(Data to examine begins)

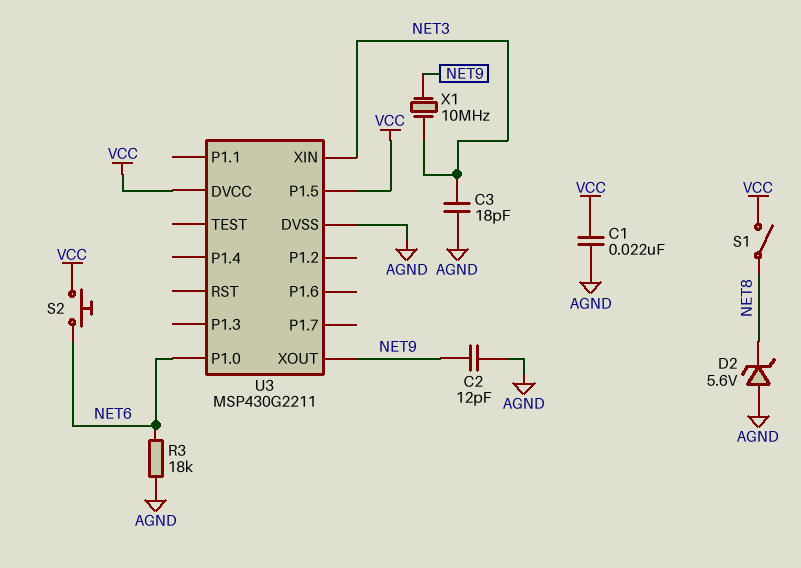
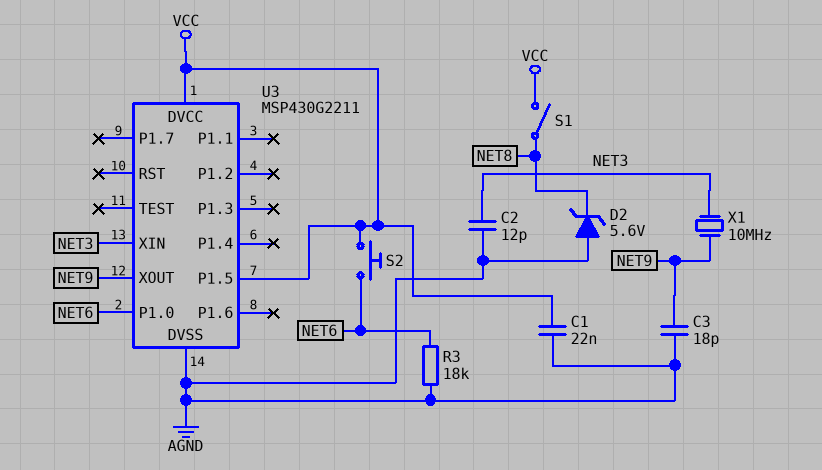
C2: 12pF (AGND, NET9) -> 12pF (AGND, NET3)
C3: 18pF (AGND, NET3) -> 18pF (AGND, NET9)

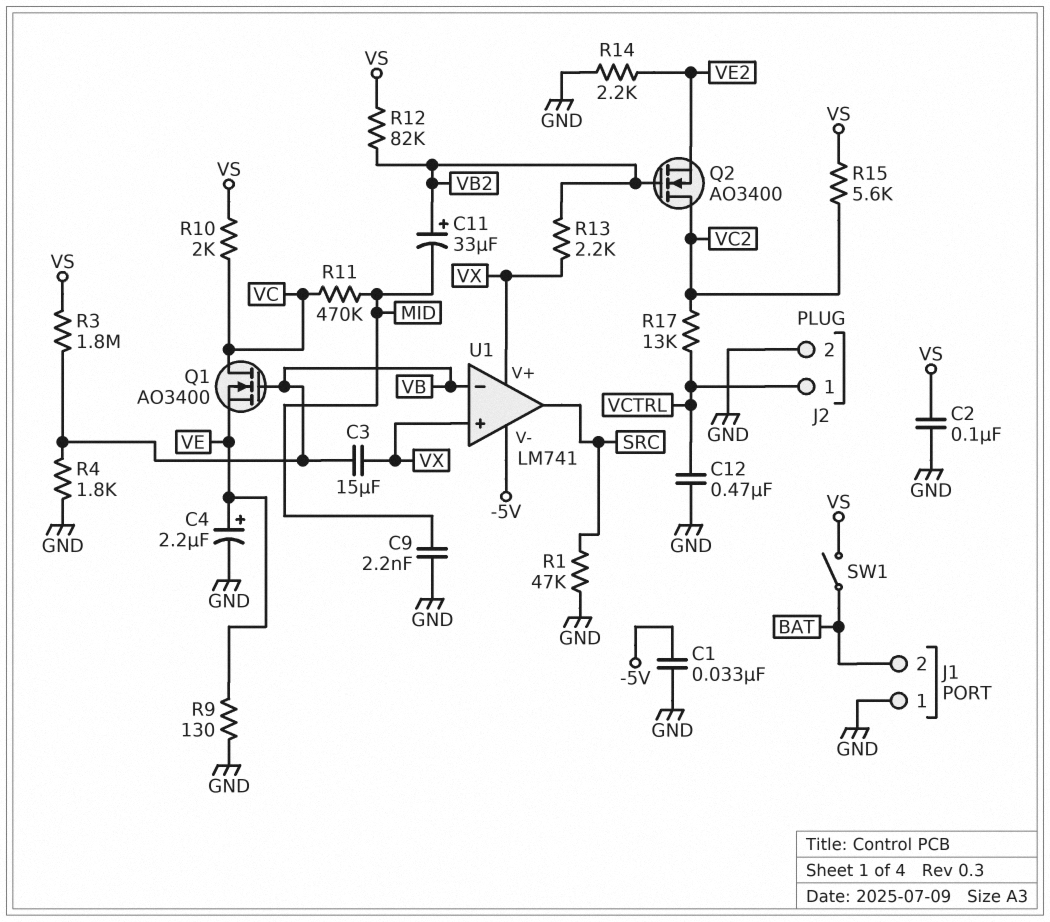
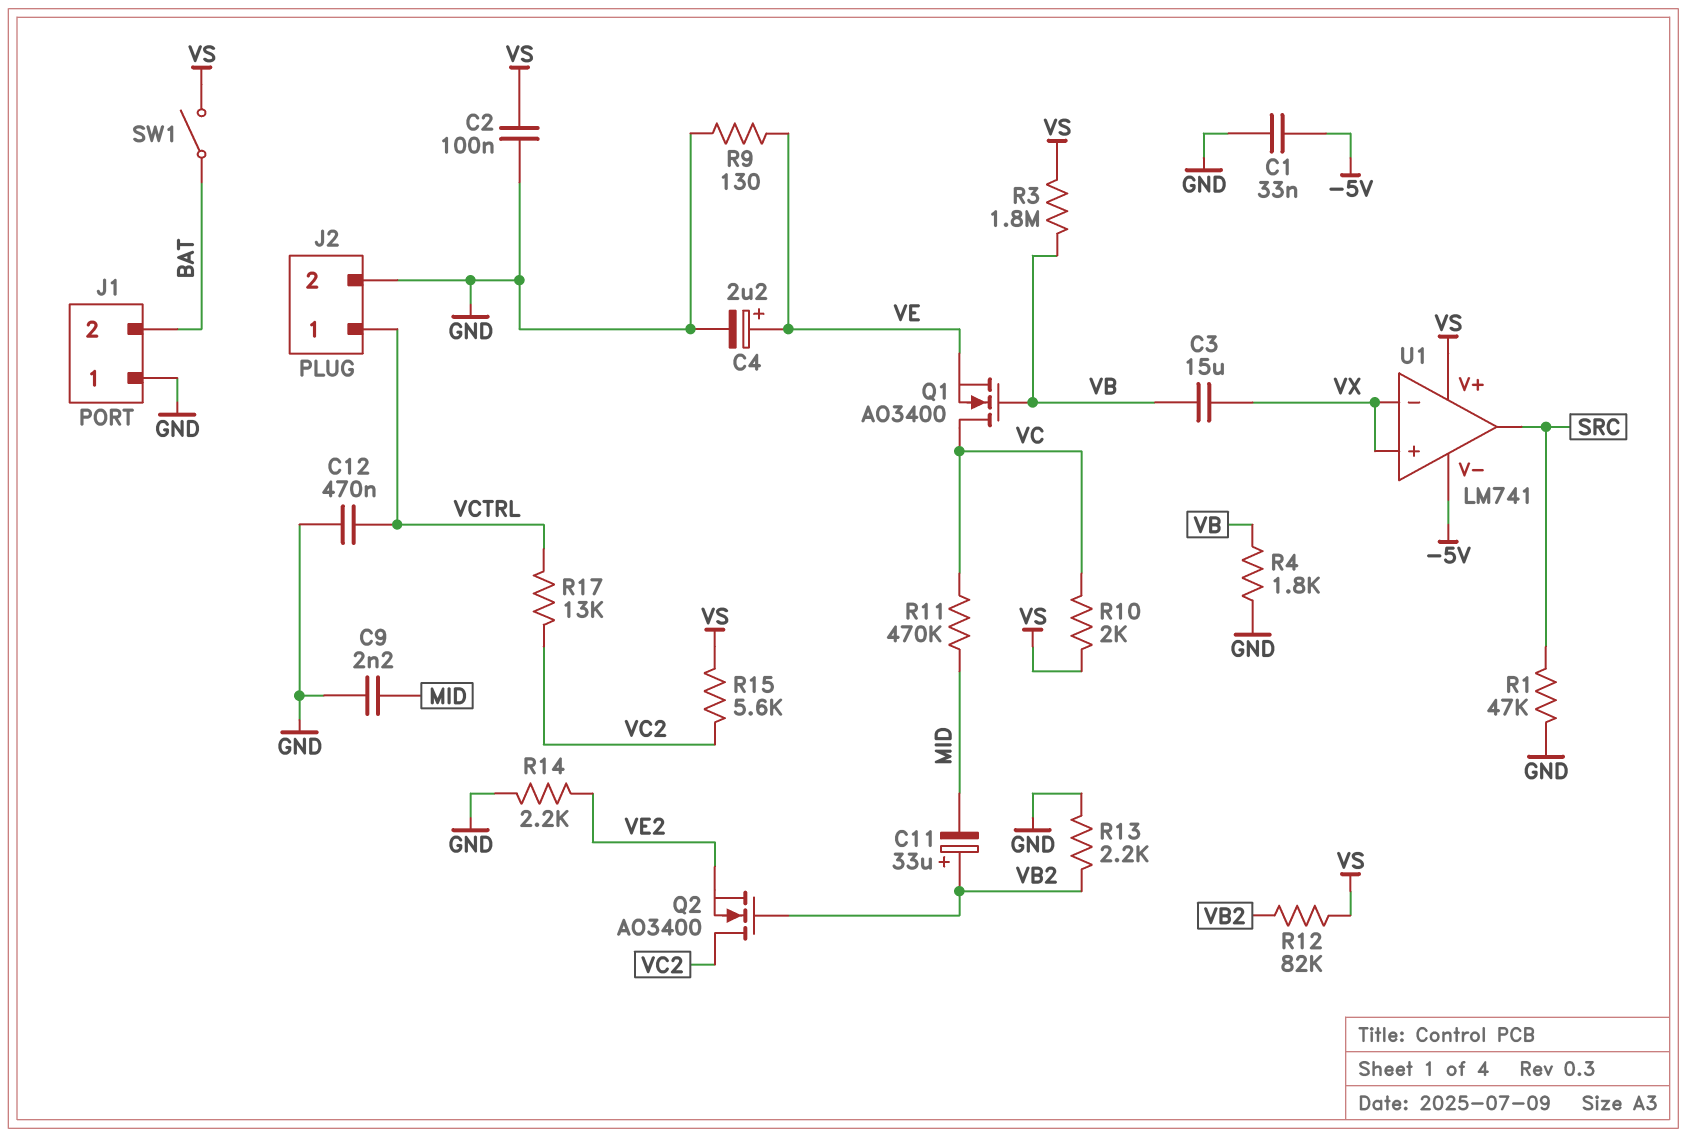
R13: 2.2k (VB2, VX) -> 2.2k (GND, VB2)
U1 pin V+: VX -> VS
U1 pin in-: VB -> VX

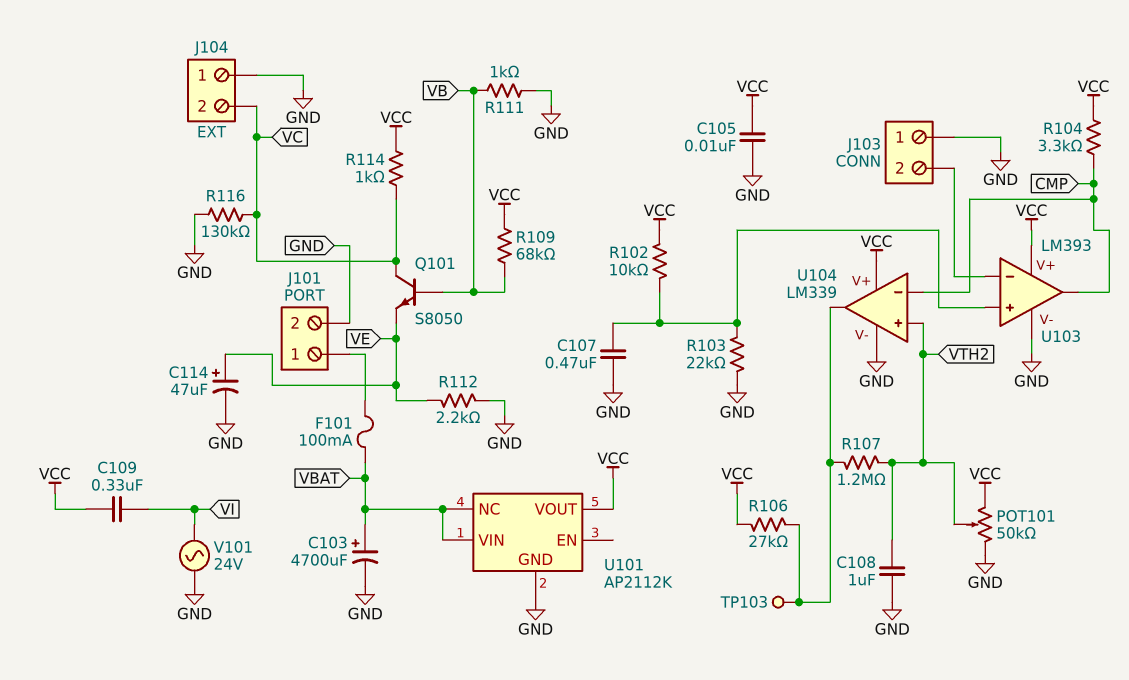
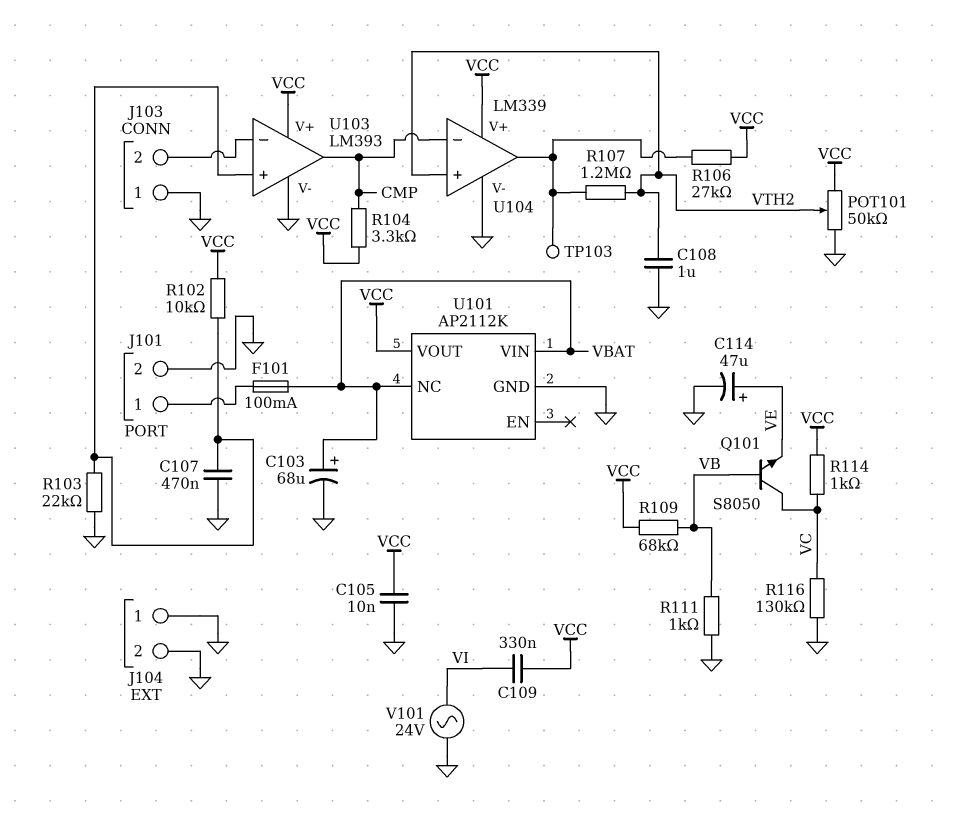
C103: 4700uF (plus VBAT, minus GND) -> 68uF (plus VBAT, minus GND)
J104 pin 2: VC -> GND
R112: 2.2k (GND, VE) -> none

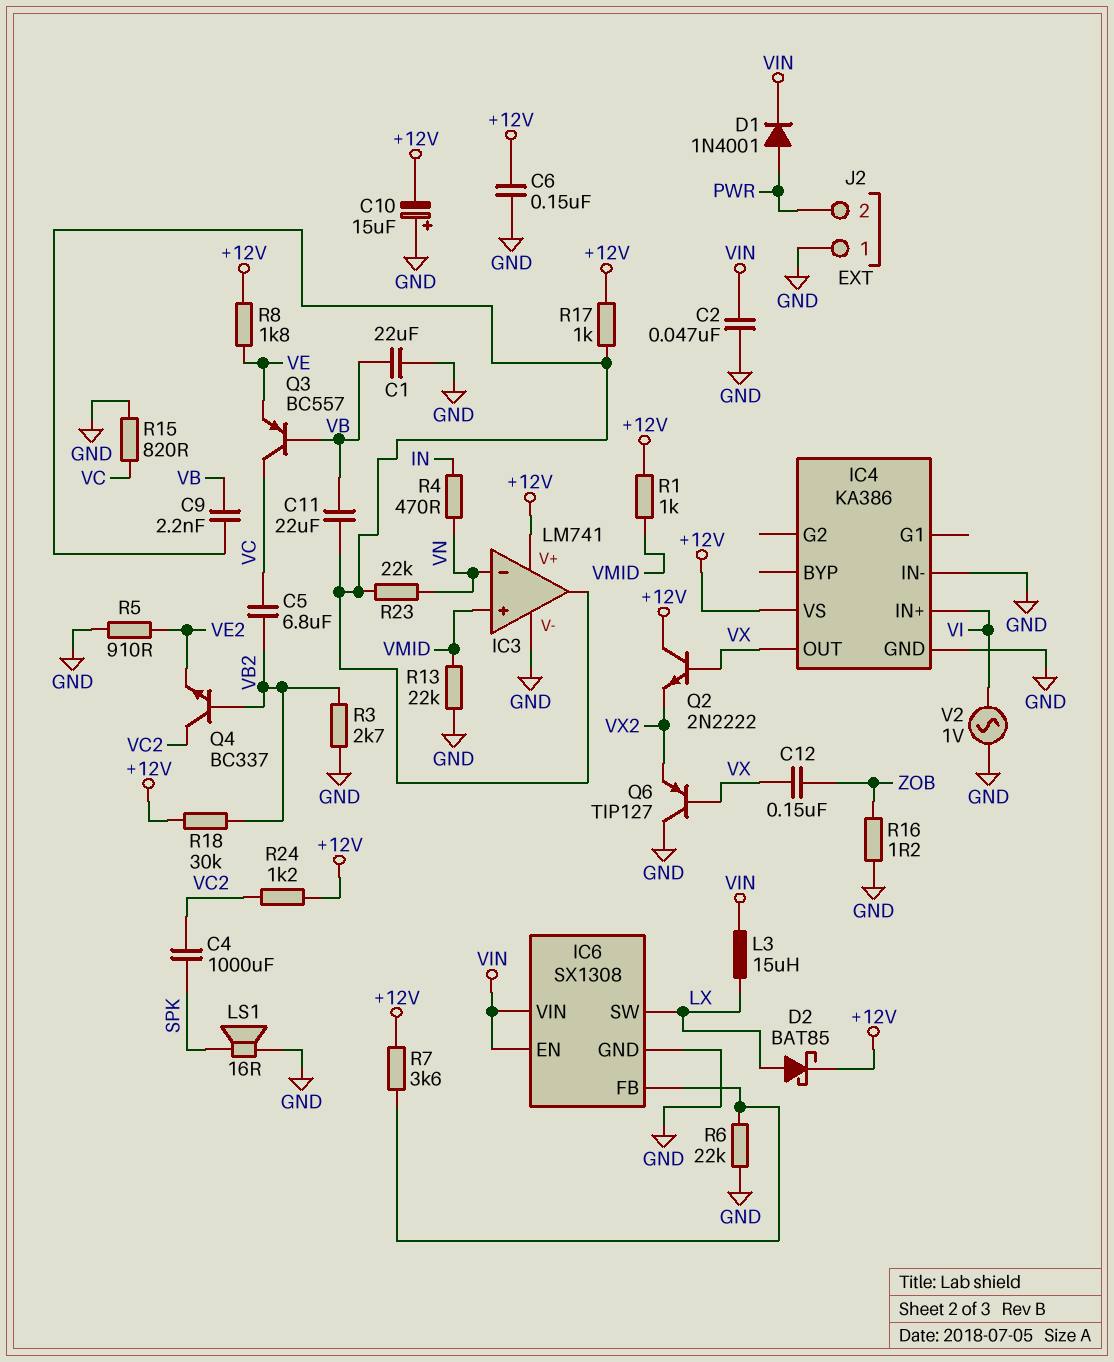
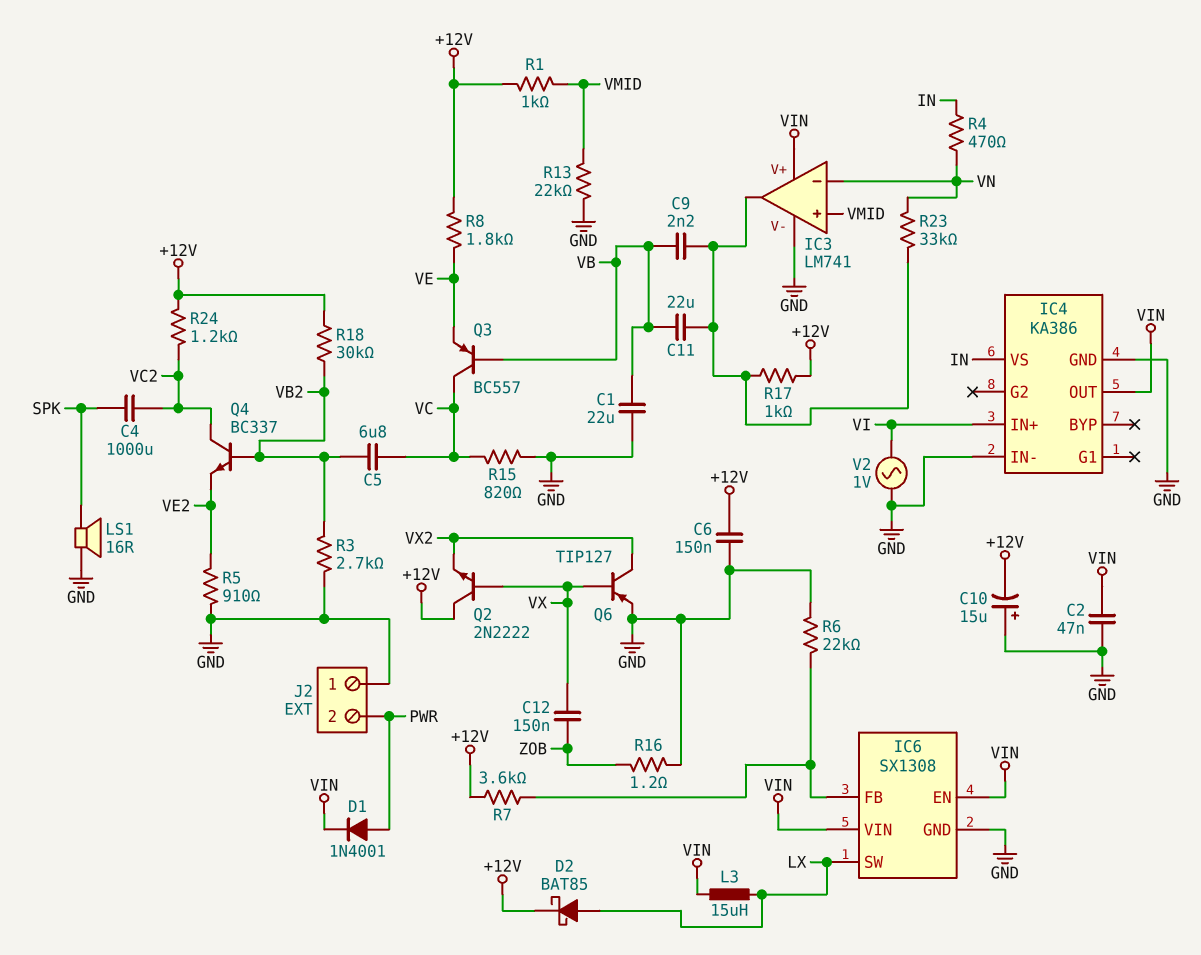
IC3 pin V+: +12V -> VIN
IC4 pin OUT: VX -> VIN
IC4 pin VS: +12V -> IN
Q6: PNP TIP127 (B VX, C GND, E VX2) -> PNP TIP127 (B VX, C VX2, E GND)
R23: 22k (IC3/out, VN) -> 33k (IC3/out, VN)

(Data to examine ends)

→ **Action item**: An exact copy of every entry above is needed, with the pictures left out.

→ **Task result**:
C2: 12pF (AGND, NET9) -> 12pF (AGND, NET3)
C3: 18pF (AGND, NET3) -> 18pF (AGND, NET9)

R13: 2.2k (VB2, VX) -> 2.2k (GND, VB2)
U1 pin V+: VX -> VS
U1 pin in-: VB -> VX

C103: 4700uF (plus VBAT, minus GND) -> 68uF (plus VBAT, minus GND)
J104 pin 2: VC -> GND
R112: 2.2k (GND, VE) -> none

IC3 pin V+: +12V -> VIN
IC4 pin OUT: VX -> VIN
IC4 pin VS: +12V -> IN
Q6: PNP TIP127 (B VX, C GND, E VX2) -> PNP TIP127 (B VX, C VX2, E GND)
R23: 22k (IC3/out, VN) -> 33k (IC3/out, VN)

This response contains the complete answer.